• Your instructions:
Given the entries that follow, write out exactly the lines starting at the one containing "(958, 304) = (688, 452): none -> black brush" and ending at the one containing "(632, 228) = (376, 172): pink pan -> none", both ends included, and only those.

• Exercise material:
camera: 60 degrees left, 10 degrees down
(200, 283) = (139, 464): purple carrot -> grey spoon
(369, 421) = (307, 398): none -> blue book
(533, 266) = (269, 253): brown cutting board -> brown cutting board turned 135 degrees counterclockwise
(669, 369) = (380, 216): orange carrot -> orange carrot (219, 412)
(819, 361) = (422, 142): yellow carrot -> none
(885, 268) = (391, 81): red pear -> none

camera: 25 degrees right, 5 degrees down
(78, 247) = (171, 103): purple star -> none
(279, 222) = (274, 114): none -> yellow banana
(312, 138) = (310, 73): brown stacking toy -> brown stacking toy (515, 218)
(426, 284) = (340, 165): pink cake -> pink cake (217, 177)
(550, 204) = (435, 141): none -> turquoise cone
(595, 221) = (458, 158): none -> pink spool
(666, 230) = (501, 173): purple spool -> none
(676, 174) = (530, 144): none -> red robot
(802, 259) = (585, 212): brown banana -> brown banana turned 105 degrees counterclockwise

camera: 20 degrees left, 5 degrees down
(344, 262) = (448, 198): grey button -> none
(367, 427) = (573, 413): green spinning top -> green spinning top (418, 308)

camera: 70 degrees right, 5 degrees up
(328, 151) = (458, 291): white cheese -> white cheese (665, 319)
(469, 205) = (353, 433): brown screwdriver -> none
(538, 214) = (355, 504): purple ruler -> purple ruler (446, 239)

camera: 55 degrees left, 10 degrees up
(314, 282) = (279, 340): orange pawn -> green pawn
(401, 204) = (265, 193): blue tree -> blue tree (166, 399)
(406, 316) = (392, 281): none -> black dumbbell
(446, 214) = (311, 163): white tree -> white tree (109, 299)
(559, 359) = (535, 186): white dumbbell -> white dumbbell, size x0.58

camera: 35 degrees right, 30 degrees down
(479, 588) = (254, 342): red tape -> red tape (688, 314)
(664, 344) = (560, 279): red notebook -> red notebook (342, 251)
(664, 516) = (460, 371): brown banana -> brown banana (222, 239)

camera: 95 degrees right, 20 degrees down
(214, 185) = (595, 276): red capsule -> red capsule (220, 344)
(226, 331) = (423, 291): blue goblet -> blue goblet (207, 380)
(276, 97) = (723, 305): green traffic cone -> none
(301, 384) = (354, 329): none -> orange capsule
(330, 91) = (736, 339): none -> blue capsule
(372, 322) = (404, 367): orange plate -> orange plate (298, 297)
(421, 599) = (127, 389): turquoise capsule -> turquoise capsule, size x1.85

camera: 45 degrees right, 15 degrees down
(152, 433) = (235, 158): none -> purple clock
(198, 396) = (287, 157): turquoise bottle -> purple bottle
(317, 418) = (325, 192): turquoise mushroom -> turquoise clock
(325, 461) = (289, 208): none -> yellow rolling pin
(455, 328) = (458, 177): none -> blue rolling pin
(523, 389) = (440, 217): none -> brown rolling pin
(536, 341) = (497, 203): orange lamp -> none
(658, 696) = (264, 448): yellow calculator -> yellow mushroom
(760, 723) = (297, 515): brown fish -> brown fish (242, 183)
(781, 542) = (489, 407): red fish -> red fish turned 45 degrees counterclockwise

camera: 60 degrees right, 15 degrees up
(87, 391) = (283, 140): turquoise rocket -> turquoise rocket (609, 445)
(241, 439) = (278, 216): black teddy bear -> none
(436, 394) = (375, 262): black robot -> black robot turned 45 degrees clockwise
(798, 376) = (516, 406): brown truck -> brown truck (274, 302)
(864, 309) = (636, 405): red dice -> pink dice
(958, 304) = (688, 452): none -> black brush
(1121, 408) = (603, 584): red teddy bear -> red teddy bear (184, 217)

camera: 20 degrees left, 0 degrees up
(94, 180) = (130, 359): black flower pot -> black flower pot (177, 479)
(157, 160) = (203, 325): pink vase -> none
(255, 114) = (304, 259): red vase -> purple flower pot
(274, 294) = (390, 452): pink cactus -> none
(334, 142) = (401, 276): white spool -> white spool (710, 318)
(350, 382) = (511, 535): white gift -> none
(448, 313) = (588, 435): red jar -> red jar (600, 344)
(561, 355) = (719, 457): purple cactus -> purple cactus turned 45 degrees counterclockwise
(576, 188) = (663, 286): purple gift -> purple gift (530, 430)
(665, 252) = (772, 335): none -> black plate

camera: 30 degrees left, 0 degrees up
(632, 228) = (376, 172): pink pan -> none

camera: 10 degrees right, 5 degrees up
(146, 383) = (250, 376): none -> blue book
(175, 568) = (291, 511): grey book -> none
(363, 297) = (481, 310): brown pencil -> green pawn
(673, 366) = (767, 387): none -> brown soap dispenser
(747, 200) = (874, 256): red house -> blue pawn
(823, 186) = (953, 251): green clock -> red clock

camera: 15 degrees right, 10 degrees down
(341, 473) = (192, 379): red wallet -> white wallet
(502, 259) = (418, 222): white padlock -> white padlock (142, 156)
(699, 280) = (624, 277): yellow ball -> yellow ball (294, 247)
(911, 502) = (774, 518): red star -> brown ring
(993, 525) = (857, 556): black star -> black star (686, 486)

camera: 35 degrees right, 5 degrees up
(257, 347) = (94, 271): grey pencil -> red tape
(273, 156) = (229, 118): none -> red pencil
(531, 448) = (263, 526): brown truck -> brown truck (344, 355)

• Result:
(958, 304) = (688, 452): none -> black brush
(1121, 408) = (603, 584): red teddy bear -> red teddy bear (184, 217)

camera: 20 degrees left, 0 degrees up
(94, 180) = (130, 359): black flower pot -> black flower pot (177, 479)
(157, 160) = (203, 325): pink vase -> none
(255, 114) = (304, 259): red vase -> purple flower pot
(274, 294) = (390, 452): pink cactus -> none
(334, 142) = (401, 276): white spool -> white spool (710, 318)
(350, 382) = (511, 535): white gift -> none
(448, 313) = (588, 435): red jar -> red jar (600, 344)
(561, 355) = (719, 457): purple cactus -> purple cactus turned 45 degrees counterclockwise
(576, 188) = (663, 286): purple gift -> purple gift (530, 430)
(665, 252) = (772, 335): none -> black plate

camera: 30 degrees left, 0 degrees up
(632, 228) = (376, 172): pink pan -> none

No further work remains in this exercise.